_Task prompt_
Copy out the entries that follow exactly, leaving out the pictures.

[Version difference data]
-- -- --
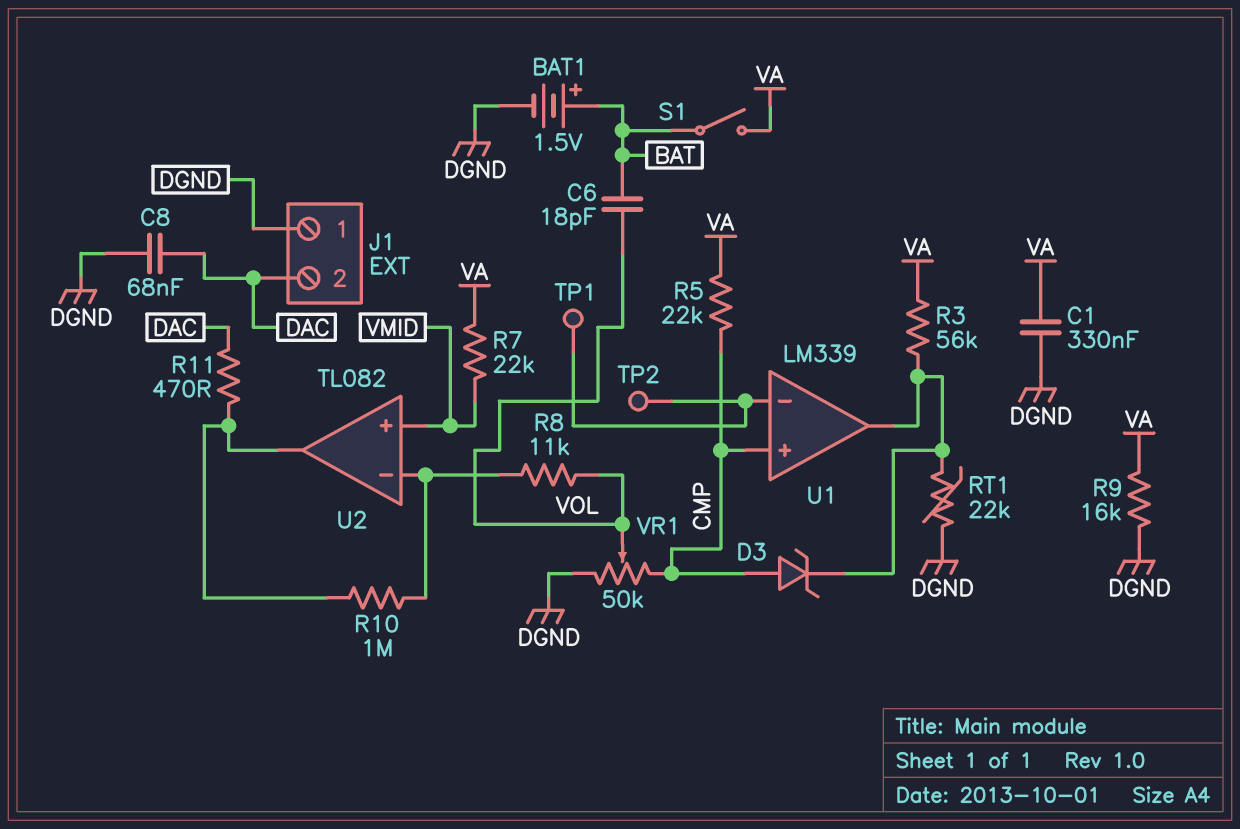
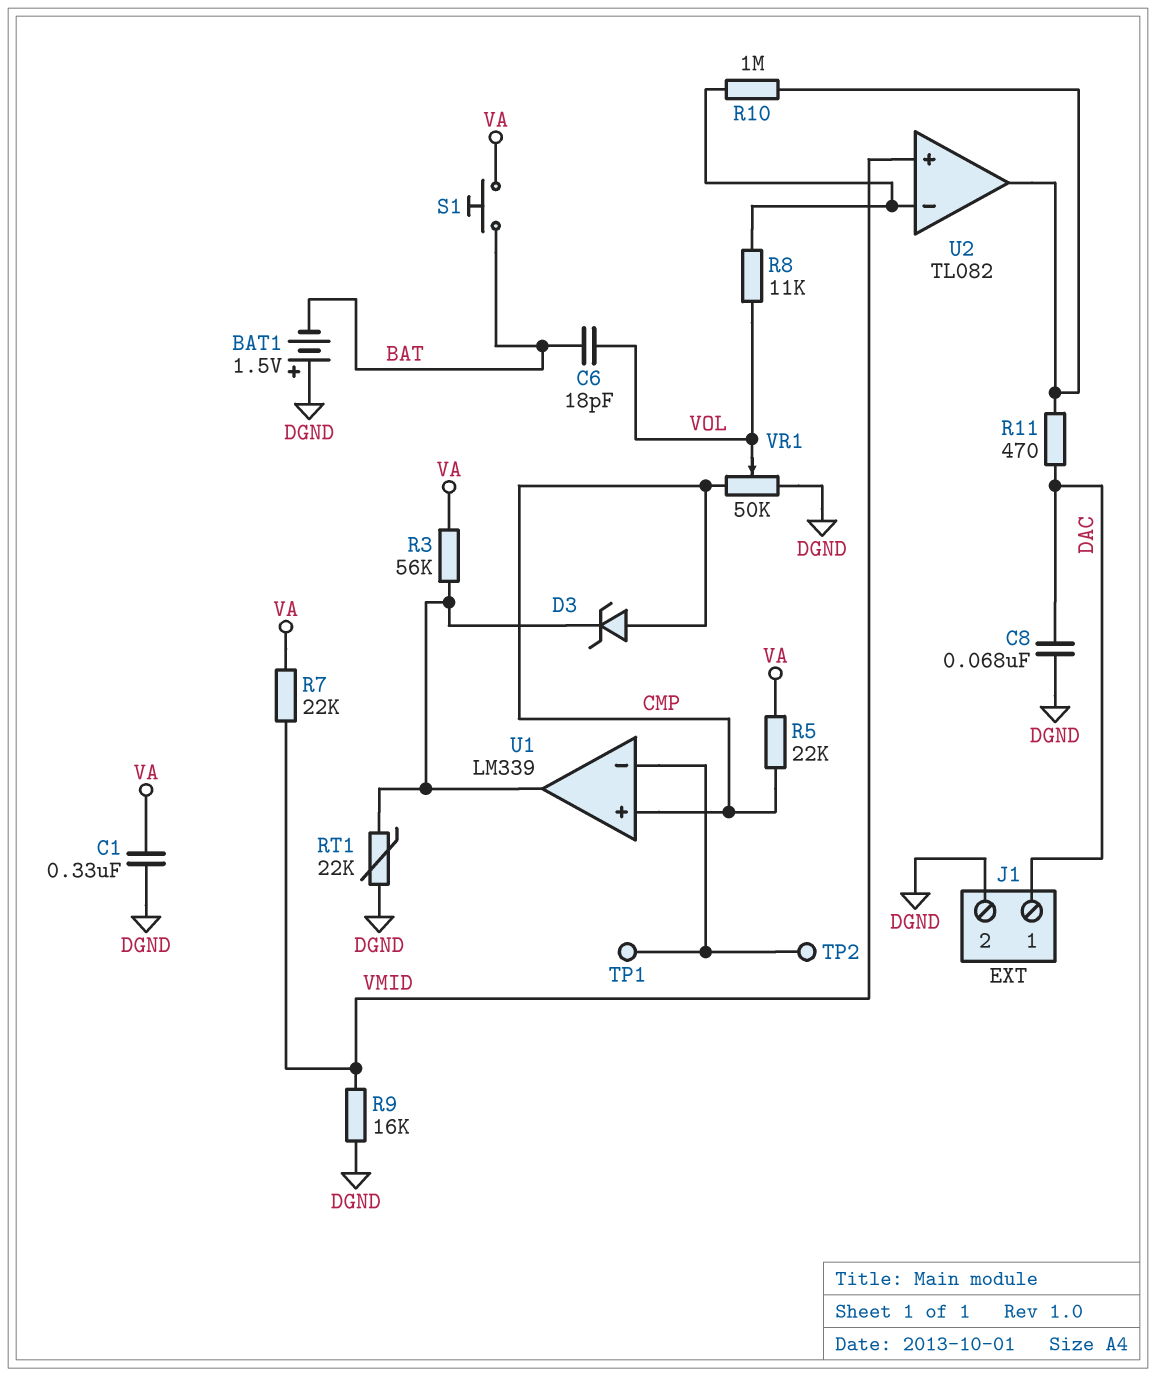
BAT1: 1.5V (plus BAT, minus DGND) -> 1.5V (plus DGND, minus BAT)
J1 pin 1: DGND -> DAC
J1 pin 2: DAC -> DGND
R9: 16k (DGND, VA) -> 16k (DGND, VMID)
S1: switch (BAT, VA) -> button (BAT, VA)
-- -- --
_Solved problem_
BAT1: 1.5V (plus BAT, minus DGND) -> 1.5V (plus DGND, minus BAT)
J1 pin 1: DGND -> DAC
J1 pin 2: DAC -> DGND
R9: 16k (DGND, VA) -> 16k (DGND, VMID)
S1: switch (BAT, VA) -> button (BAT, VA)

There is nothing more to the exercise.